_Data records_
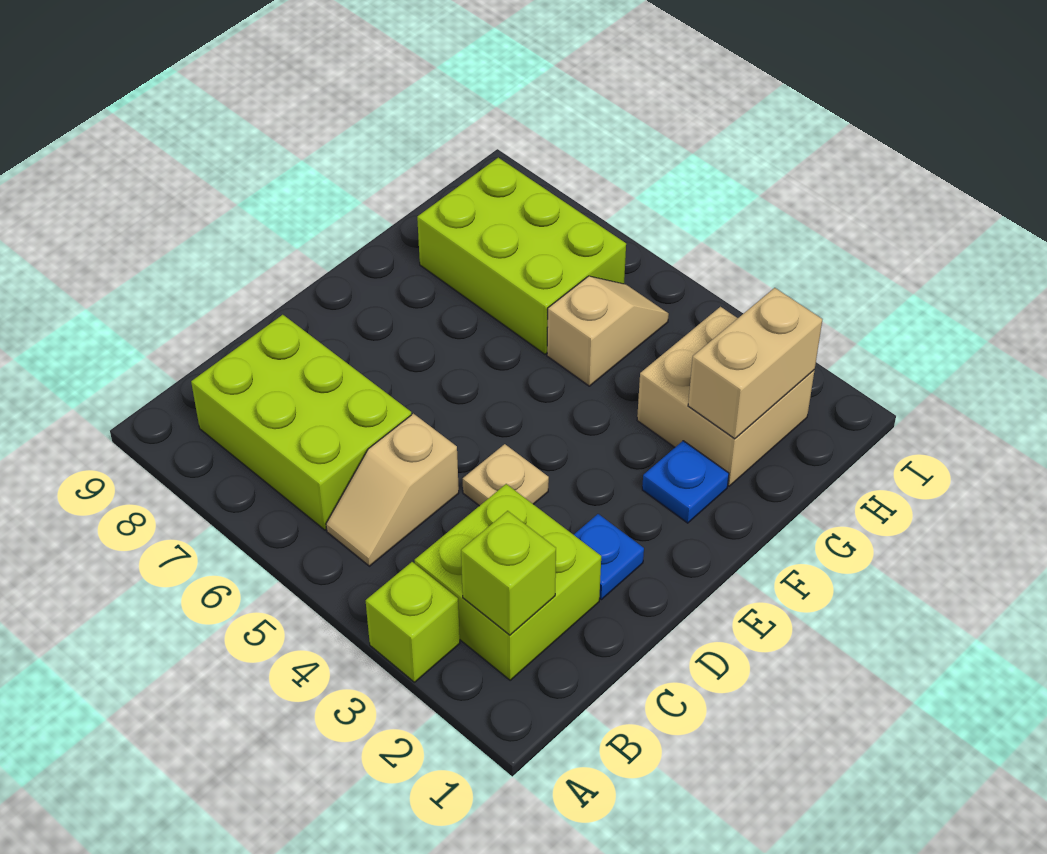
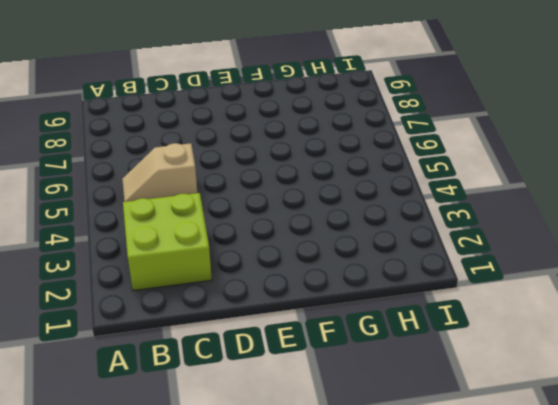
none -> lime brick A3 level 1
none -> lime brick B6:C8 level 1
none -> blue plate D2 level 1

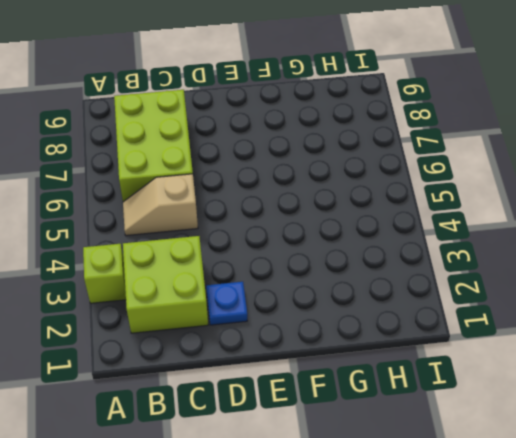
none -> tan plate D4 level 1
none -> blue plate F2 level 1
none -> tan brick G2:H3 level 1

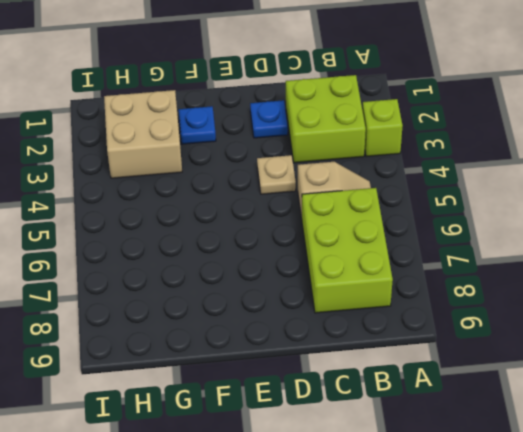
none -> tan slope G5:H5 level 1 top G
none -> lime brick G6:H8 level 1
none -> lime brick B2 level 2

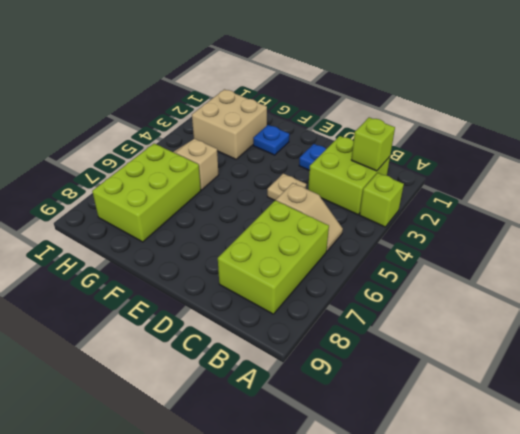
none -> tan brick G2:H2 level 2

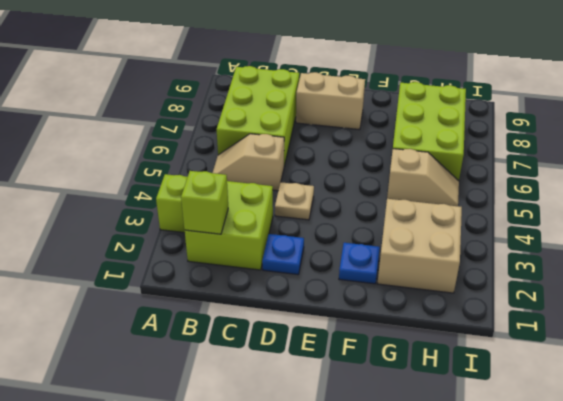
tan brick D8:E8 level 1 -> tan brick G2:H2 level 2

* * *

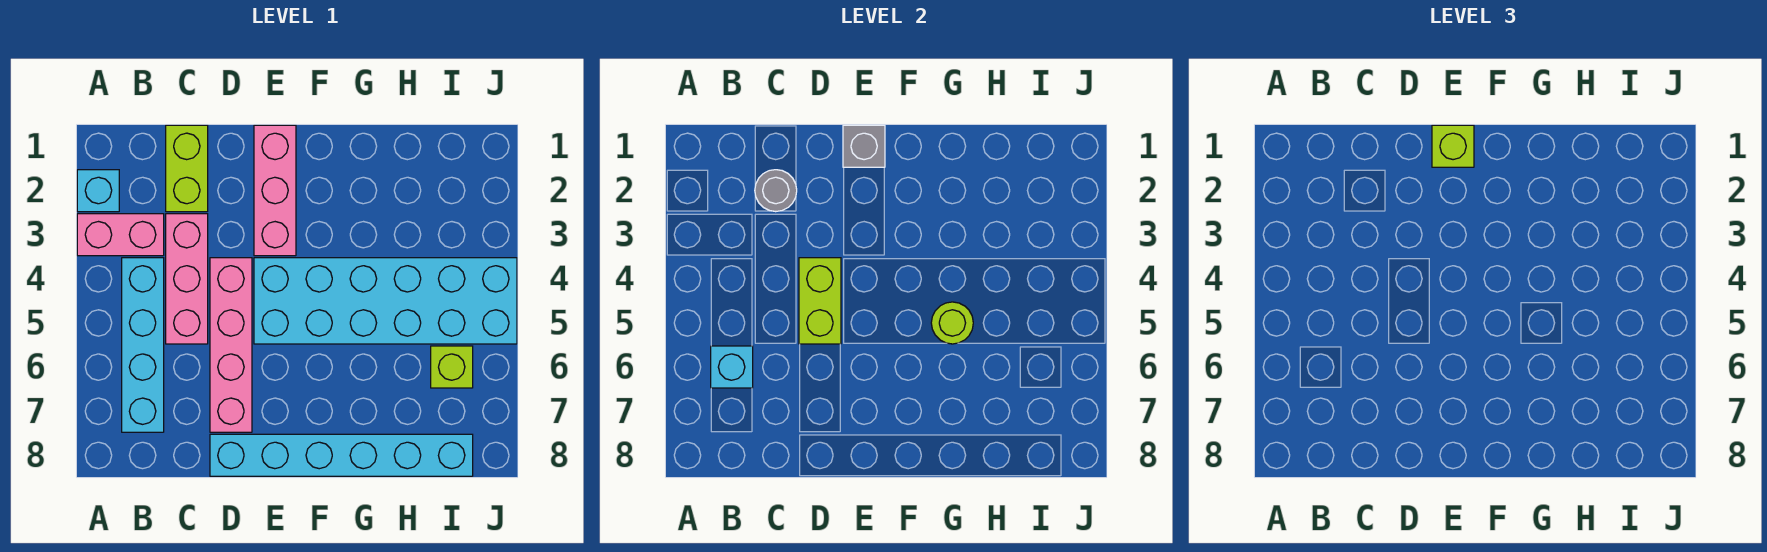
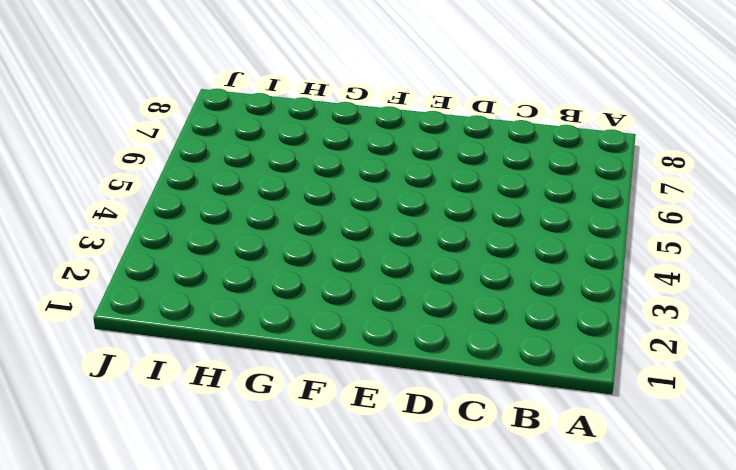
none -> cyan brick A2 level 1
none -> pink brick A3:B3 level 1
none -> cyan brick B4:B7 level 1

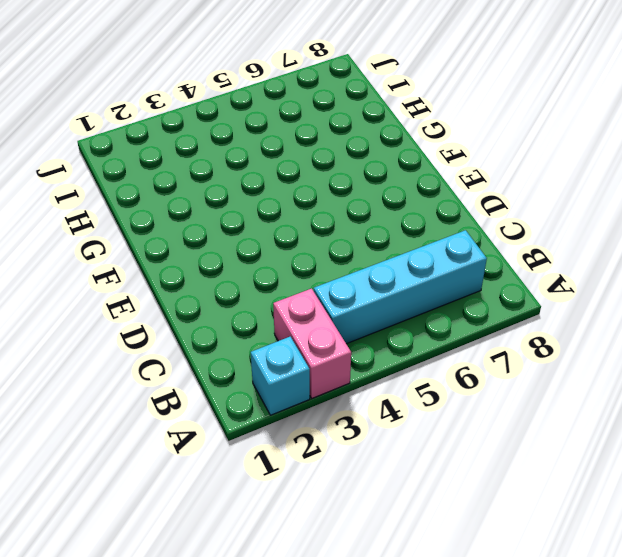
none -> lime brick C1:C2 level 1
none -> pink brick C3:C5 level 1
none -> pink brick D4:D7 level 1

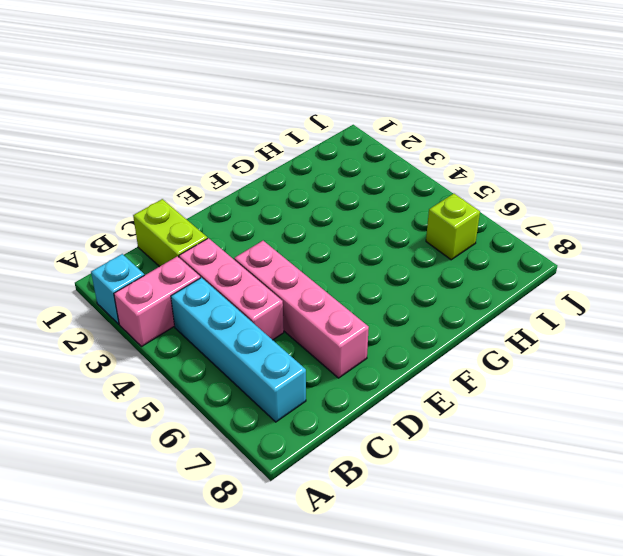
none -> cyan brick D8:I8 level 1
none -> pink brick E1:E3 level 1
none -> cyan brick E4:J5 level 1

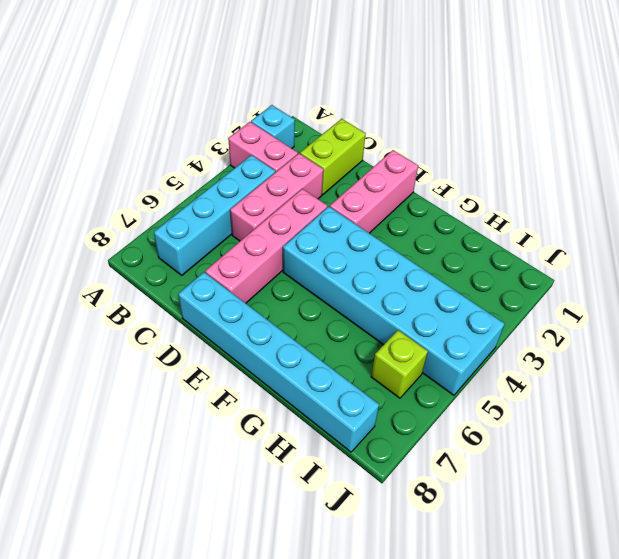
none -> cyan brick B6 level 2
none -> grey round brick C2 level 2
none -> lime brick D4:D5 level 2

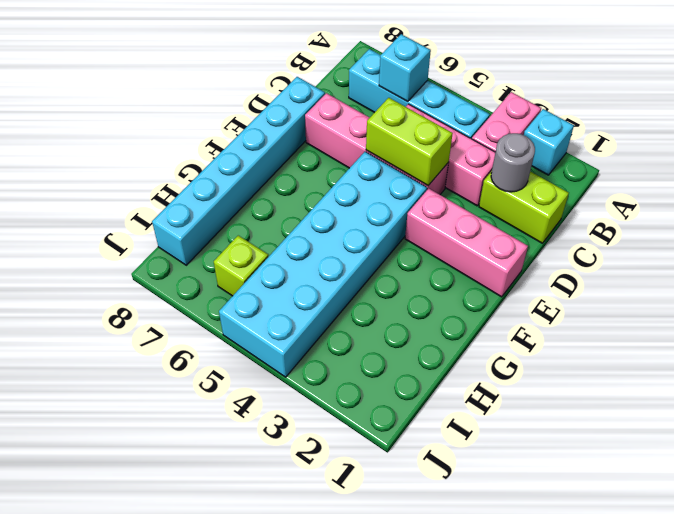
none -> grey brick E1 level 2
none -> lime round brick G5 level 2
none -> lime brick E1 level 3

_Your assignment_
Pictures in the entries do not go into the copy. Print only the lines starting at the one containing "none -> lime brick B2 level 2" and ending at the one containing "tan brick D8:E8", exactly as they appear.

_Final answer_
none -> lime brick B2 level 2

none -> tan brick G2:H2 level 2

tan brick D8:E8 level 1 -> tan brick G2:H2 level 2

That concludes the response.